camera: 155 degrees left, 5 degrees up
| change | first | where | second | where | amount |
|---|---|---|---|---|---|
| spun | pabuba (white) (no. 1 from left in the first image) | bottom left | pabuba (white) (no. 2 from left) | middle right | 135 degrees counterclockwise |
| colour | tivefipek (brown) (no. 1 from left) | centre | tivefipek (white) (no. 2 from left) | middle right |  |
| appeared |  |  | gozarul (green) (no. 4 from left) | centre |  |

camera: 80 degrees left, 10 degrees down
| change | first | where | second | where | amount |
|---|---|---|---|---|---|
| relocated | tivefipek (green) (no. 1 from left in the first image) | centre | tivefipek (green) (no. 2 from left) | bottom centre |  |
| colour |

□ □ □

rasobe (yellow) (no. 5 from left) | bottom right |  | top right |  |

□ □ □

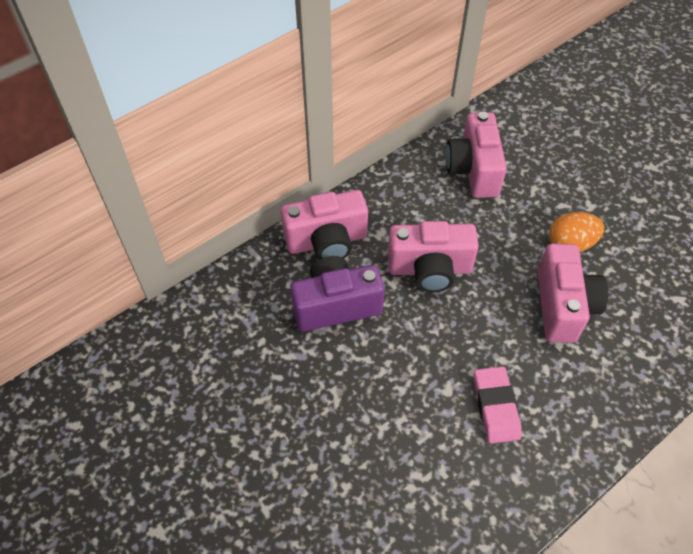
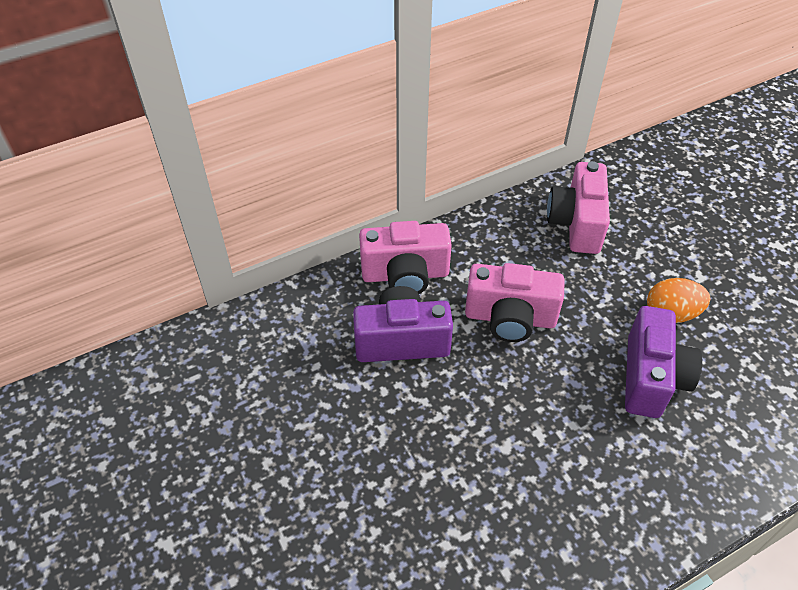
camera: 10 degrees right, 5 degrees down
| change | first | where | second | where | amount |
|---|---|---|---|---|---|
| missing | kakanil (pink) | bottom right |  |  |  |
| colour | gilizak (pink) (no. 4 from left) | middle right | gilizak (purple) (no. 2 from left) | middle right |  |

□ □ □

- TASK BRIEF -
Go over the records above line by line and count those holding the word "white". Reply only with the number.

- WORKED SOLUTION -
2